*EXERCISE*
Reply with one number: the count of lines in the listing that contain the string "panel".

*RECORD EXTRACTS*
*** Block opens ***

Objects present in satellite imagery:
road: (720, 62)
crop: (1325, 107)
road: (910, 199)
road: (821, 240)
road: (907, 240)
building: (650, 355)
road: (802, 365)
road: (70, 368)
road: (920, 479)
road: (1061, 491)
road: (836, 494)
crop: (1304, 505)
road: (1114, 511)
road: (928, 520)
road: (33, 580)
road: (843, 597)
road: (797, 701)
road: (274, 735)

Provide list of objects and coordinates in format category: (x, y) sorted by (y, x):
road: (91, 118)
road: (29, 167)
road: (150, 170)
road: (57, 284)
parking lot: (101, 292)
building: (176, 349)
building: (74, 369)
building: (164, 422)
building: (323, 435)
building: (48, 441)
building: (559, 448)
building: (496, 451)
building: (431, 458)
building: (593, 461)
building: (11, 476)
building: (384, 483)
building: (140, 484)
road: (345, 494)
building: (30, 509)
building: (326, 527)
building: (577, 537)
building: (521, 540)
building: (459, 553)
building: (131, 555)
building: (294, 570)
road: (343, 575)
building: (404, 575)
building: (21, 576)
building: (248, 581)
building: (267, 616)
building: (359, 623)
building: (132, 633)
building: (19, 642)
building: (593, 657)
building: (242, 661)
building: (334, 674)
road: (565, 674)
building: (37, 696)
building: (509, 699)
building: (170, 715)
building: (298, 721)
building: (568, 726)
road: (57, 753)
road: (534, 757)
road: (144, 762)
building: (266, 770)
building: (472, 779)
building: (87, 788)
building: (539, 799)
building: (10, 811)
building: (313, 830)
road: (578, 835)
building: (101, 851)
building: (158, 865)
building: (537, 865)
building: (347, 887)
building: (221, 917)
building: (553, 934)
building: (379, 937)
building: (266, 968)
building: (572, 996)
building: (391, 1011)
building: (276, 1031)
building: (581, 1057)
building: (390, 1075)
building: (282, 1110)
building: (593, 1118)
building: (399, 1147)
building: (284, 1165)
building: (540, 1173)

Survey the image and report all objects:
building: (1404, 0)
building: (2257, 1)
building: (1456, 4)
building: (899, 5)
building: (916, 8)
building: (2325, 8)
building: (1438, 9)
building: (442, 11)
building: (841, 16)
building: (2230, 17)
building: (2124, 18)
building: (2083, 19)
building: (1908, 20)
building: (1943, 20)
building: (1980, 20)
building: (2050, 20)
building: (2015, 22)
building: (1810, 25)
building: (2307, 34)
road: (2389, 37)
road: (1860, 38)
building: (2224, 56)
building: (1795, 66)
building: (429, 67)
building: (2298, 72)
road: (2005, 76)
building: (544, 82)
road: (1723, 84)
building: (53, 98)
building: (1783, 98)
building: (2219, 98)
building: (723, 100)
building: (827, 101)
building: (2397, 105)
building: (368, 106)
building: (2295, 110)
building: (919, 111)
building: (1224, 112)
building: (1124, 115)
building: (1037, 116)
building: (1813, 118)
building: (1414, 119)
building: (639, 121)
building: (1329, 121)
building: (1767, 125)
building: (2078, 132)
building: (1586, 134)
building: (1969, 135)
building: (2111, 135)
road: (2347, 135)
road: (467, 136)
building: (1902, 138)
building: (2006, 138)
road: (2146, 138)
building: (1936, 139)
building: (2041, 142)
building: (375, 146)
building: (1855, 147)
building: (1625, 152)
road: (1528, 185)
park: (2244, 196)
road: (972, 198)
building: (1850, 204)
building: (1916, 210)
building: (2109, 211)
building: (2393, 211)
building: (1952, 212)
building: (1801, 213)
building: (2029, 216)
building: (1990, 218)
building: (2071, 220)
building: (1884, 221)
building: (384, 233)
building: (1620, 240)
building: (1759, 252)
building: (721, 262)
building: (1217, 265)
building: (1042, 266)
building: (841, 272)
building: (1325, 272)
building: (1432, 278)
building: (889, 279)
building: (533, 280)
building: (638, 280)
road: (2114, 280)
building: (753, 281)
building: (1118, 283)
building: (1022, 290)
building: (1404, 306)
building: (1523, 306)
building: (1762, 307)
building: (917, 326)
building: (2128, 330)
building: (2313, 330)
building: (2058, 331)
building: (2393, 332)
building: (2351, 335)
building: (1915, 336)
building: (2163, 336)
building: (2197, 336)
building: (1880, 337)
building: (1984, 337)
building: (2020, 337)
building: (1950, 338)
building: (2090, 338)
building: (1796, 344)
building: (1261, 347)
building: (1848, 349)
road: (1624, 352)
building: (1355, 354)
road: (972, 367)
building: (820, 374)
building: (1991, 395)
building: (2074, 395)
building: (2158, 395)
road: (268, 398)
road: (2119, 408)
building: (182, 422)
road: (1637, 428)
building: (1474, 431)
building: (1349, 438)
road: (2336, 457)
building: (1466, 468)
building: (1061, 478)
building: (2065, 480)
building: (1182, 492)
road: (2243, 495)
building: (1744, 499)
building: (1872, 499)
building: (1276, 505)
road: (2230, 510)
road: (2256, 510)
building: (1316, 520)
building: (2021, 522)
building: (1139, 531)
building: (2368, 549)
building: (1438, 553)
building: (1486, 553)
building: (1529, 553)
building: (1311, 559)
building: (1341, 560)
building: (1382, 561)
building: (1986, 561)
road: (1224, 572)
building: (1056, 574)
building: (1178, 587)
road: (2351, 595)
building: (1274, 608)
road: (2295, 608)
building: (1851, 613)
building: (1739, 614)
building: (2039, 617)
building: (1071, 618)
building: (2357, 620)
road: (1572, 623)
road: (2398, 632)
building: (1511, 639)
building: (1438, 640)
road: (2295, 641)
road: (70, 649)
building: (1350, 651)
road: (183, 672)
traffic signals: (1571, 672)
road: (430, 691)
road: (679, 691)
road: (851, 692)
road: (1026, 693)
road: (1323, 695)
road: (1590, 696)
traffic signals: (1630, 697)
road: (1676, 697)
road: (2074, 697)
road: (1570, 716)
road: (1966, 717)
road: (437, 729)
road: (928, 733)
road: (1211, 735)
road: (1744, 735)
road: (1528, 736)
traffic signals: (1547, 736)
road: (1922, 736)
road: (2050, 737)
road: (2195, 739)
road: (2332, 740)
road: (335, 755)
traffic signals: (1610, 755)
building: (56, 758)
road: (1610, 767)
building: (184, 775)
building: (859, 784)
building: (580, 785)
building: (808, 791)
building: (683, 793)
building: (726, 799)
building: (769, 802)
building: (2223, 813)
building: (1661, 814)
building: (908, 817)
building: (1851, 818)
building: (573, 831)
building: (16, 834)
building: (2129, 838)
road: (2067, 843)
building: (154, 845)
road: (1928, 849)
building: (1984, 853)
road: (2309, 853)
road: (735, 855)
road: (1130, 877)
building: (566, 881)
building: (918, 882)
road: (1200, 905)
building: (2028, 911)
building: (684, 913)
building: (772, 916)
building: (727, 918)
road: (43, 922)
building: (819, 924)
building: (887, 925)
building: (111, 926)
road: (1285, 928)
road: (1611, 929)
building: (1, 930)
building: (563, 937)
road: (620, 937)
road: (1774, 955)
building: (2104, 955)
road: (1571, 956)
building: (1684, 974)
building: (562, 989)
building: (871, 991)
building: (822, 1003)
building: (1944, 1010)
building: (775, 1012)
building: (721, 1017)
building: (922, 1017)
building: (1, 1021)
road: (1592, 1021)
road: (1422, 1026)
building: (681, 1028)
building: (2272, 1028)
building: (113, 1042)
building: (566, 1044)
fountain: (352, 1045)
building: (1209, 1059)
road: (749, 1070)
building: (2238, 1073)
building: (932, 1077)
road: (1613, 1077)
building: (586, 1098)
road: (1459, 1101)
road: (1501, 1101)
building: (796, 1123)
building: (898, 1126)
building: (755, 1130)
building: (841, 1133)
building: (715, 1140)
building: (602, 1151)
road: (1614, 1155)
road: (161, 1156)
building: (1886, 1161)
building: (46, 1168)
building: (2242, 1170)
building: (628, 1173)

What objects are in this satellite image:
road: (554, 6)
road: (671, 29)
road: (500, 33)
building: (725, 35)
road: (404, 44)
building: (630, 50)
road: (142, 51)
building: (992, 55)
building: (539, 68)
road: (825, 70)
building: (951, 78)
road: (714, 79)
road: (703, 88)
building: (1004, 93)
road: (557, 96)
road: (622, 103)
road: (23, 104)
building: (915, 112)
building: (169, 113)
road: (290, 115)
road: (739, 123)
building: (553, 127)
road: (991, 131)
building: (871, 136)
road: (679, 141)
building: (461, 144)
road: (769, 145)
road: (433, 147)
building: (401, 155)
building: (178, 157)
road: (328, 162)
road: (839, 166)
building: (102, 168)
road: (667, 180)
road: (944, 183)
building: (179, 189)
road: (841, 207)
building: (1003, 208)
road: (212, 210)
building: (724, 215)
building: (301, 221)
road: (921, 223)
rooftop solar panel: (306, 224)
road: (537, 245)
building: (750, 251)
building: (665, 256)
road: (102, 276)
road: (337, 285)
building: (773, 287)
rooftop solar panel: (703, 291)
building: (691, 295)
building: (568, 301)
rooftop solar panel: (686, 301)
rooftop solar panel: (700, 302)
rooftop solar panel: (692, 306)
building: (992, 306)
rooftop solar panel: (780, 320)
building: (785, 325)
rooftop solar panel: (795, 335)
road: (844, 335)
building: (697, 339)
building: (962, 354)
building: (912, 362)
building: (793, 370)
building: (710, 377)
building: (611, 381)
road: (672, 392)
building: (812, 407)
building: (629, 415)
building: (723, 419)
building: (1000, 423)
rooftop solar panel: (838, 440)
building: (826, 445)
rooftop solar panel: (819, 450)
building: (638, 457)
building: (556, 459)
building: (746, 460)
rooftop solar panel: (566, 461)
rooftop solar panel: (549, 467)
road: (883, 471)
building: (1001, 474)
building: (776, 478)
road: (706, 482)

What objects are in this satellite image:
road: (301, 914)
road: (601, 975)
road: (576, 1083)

*** Block closes ***

*ANSWER SECTION*
11